Material for this exercise >>
# # # #
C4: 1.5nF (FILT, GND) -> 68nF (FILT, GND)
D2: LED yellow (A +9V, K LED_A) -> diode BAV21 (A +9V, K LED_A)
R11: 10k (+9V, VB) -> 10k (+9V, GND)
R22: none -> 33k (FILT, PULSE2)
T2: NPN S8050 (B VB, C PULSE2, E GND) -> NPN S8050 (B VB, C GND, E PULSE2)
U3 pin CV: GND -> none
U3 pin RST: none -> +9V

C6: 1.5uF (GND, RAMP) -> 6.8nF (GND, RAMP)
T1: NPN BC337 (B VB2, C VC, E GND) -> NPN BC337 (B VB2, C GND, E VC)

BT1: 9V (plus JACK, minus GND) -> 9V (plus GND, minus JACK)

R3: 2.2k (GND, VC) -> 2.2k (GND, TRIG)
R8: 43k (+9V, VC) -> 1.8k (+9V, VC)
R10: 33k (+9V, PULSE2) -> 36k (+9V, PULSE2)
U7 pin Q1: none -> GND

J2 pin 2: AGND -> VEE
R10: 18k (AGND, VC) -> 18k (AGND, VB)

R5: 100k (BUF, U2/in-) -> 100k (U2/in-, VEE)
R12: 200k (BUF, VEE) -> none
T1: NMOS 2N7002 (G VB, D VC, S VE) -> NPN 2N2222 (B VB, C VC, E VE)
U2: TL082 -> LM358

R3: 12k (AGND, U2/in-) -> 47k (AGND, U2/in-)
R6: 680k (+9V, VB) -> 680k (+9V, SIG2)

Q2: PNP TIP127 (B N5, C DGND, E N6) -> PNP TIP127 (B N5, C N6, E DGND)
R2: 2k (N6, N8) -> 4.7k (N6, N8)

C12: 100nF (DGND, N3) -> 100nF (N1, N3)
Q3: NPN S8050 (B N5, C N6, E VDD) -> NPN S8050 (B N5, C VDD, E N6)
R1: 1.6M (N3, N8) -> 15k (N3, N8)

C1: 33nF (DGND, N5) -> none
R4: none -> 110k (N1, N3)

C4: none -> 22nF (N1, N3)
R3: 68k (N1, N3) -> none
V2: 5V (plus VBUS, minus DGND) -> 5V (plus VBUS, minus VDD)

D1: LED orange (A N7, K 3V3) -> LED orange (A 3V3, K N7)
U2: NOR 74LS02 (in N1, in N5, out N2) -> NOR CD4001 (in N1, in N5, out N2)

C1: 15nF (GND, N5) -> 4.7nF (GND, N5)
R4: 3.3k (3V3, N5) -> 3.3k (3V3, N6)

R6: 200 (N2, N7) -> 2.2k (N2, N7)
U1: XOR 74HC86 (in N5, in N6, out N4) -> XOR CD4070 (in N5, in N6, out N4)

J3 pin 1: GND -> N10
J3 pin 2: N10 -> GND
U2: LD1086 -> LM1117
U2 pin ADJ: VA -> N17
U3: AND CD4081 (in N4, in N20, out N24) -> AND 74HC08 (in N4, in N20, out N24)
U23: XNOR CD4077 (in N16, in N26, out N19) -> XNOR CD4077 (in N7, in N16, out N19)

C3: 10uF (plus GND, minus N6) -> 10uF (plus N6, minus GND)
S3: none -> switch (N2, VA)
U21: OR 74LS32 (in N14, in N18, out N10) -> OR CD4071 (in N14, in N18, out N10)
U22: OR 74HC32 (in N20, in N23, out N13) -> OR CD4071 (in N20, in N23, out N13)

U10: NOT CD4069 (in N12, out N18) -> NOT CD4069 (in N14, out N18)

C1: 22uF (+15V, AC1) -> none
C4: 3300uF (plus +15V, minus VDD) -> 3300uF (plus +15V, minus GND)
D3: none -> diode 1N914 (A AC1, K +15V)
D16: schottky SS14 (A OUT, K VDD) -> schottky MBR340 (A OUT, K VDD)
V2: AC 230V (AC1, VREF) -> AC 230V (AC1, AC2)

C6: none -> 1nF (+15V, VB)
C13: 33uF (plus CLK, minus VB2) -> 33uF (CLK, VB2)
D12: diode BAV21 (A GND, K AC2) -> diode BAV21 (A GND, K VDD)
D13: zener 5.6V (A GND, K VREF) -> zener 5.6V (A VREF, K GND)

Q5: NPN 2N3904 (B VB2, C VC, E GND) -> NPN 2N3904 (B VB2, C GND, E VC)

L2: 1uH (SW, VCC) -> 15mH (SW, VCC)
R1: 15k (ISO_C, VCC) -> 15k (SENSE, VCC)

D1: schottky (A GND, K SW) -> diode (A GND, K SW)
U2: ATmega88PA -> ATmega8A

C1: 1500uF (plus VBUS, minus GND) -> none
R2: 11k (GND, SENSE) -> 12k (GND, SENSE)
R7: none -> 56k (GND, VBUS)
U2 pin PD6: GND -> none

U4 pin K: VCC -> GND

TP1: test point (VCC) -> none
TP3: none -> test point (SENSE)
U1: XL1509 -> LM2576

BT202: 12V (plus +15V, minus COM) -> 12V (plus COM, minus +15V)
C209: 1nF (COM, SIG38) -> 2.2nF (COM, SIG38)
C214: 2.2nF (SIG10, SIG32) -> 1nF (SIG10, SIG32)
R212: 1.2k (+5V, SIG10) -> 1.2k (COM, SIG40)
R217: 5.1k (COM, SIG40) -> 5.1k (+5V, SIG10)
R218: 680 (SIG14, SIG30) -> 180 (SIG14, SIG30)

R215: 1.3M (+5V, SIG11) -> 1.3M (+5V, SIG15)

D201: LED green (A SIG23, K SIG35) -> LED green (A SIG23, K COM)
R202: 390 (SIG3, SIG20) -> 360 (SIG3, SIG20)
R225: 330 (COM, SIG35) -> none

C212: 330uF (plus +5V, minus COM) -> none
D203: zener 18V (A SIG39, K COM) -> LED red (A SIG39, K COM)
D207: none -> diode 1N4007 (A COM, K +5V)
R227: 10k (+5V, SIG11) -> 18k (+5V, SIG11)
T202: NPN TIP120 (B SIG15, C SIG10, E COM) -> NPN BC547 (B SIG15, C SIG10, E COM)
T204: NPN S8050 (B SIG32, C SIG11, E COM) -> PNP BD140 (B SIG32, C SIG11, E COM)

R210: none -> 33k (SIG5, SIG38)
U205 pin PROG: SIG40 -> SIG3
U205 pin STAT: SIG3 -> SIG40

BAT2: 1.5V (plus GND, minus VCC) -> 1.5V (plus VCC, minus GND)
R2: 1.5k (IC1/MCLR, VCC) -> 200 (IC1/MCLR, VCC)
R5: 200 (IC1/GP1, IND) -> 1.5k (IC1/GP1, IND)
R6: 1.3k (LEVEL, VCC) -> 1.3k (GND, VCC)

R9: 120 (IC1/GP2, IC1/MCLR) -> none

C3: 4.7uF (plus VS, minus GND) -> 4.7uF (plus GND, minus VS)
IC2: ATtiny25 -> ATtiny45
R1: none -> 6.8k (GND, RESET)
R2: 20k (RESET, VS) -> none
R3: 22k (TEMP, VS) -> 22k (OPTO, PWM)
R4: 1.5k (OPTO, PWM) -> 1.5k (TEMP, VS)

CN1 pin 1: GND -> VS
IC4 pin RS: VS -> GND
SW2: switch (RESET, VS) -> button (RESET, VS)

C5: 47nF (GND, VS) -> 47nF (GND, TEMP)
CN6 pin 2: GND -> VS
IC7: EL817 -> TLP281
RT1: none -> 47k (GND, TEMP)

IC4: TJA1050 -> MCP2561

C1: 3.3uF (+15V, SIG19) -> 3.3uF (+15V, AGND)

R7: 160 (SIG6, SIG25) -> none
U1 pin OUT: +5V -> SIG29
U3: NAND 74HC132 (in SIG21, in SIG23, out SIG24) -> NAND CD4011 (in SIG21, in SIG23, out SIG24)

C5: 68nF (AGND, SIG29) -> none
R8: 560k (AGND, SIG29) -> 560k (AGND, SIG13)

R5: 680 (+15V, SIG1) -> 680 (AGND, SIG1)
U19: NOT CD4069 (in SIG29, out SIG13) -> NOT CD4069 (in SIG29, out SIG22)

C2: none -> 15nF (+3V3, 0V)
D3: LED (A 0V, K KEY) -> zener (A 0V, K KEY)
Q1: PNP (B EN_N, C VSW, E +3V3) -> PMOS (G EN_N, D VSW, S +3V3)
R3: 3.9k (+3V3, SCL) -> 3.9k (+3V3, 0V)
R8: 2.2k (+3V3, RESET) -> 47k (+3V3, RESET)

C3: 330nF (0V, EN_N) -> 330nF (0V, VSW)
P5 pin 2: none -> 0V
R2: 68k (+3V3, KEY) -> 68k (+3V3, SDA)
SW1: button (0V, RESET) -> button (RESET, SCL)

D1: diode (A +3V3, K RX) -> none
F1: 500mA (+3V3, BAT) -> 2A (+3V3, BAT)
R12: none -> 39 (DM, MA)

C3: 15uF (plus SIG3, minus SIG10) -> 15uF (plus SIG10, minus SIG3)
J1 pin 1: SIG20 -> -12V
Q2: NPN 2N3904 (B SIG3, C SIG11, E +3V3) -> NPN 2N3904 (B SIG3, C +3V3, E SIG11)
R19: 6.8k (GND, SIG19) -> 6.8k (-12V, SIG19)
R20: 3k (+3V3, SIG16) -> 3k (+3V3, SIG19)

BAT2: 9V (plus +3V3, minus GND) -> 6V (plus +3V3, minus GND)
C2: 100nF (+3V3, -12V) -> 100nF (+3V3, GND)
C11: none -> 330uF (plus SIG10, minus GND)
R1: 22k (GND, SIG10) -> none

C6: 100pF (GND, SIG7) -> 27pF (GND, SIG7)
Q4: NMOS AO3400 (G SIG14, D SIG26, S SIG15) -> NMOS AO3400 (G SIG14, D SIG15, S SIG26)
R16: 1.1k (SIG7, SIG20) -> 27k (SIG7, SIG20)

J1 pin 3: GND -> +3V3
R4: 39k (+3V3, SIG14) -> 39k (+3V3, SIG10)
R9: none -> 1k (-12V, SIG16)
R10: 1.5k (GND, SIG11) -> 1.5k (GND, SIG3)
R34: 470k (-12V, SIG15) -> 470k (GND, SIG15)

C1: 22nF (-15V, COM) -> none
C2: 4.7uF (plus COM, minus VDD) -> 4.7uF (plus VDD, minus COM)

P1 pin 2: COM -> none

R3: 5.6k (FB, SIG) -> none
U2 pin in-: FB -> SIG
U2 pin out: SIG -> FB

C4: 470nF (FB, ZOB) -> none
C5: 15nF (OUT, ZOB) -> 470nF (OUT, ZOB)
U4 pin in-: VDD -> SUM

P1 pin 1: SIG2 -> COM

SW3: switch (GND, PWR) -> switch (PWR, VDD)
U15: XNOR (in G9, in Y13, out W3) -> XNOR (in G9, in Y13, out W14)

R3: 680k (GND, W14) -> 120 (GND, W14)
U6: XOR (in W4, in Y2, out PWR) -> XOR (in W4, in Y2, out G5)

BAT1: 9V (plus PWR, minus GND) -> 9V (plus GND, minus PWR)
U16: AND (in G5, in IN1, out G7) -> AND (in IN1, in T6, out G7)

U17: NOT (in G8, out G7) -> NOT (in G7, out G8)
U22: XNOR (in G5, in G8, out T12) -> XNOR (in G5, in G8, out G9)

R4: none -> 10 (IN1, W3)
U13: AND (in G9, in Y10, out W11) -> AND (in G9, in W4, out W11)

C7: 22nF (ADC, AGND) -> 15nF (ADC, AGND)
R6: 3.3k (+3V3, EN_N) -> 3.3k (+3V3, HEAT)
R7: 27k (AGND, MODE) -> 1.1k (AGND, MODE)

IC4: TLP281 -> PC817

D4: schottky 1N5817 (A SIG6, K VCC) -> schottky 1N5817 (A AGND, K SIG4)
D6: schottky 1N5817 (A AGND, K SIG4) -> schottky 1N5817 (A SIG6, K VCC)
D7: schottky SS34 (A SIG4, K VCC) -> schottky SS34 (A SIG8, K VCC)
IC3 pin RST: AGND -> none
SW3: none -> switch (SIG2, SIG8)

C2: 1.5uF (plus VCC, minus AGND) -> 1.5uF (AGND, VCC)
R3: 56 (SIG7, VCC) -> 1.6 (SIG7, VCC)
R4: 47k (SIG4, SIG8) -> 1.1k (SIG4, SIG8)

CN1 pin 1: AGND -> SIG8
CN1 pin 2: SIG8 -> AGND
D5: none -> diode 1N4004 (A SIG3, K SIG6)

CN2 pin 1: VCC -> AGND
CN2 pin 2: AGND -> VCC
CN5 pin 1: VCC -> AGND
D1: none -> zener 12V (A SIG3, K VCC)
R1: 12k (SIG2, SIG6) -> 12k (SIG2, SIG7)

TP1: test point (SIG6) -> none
# # # #
Task description >>
Copy out the entries above exactly as given, starting at the top and ending with the line containing "R8: 43k (+9V, VC) -> 1.8k (+9V, VC)"; include both and nothing more.

Your response >>
C4: 1.5nF (FILT, GND) -> 68nF (FILT, GND)
D2: LED yellow (A +9V, K LED_A) -> diode BAV21 (A +9V, K LED_A)
R11: 10k (+9V, VB) -> 10k (+9V, GND)
R22: none -> 33k (FILT, PULSE2)
T2: NPN S8050 (B VB, C PULSE2, E GND) -> NPN S8050 (B VB, C GND, E PULSE2)
U3 pin CV: GND -> none
U3 pin RST: none -> +9V

C6: 1.5uF (GND, RAMP) -> 6.8nF (GND, RAMP)
T1: NPN BC337 (B VB2, C VC, E GND) -> NPN BC337 (B VB2, C GND, E VC)

BT1: 9V (plus JACK, minus GND) -> 9V (plus GND, minus JACK)

R3: 2.2k (GND, VC) -> 2.2k (GND, TRIG)
R8: 43k (+9V, VC) -> 1.8k (+9V, VC)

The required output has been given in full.